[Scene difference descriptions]
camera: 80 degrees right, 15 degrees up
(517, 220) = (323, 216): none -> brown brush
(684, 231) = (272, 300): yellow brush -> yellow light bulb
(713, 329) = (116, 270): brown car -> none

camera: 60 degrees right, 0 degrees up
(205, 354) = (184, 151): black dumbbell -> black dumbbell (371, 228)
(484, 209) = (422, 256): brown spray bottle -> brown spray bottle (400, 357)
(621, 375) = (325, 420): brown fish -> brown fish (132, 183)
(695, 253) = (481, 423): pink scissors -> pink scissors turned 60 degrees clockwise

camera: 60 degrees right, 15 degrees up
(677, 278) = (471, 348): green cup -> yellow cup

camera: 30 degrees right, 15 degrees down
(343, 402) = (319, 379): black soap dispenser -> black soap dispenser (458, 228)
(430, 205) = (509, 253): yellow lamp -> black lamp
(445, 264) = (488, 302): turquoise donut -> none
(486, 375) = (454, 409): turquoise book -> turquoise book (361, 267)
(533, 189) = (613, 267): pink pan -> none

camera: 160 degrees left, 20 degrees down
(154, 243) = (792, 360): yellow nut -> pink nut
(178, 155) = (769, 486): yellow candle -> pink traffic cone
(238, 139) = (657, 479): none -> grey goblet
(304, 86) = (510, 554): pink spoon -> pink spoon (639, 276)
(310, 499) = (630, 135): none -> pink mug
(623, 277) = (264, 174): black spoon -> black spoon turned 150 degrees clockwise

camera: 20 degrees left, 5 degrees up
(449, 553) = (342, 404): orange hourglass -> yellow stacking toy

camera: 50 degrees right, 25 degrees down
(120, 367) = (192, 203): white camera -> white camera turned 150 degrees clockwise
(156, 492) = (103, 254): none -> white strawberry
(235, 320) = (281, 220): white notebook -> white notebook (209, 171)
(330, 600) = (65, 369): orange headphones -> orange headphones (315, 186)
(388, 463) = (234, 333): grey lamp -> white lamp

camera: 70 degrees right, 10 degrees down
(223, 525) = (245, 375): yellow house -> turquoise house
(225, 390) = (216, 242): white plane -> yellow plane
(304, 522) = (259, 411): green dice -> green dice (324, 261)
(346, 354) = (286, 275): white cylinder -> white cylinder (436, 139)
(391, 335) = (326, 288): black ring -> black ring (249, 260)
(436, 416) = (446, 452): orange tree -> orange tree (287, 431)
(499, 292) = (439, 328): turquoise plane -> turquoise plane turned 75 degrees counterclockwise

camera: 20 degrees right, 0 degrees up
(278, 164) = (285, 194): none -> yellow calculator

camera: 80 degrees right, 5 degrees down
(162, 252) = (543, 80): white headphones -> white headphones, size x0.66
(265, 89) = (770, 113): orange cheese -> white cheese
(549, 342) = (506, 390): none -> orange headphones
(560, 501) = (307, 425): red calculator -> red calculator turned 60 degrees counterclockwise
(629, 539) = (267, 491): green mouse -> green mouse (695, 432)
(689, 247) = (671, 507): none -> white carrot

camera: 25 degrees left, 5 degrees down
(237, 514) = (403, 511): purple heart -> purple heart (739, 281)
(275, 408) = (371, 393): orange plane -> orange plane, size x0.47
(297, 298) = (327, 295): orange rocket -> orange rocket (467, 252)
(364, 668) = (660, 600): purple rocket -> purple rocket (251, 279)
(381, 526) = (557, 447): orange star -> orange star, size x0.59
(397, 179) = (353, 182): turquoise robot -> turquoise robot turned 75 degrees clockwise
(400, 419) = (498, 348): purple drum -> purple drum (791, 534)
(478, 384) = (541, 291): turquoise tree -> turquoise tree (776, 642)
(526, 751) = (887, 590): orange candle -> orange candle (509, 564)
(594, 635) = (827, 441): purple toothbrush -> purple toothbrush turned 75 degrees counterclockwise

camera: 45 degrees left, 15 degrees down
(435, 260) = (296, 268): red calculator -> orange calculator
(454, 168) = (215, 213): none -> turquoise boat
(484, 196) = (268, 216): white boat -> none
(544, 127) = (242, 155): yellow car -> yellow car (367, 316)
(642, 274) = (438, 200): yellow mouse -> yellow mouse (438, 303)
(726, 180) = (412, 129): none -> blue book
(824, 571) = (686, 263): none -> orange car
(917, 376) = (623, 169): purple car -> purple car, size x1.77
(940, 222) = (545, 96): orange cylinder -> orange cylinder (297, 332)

**What to produce**
A single number is required: the count of lines in the data that contain the string "pink".

**Solution for this task**
6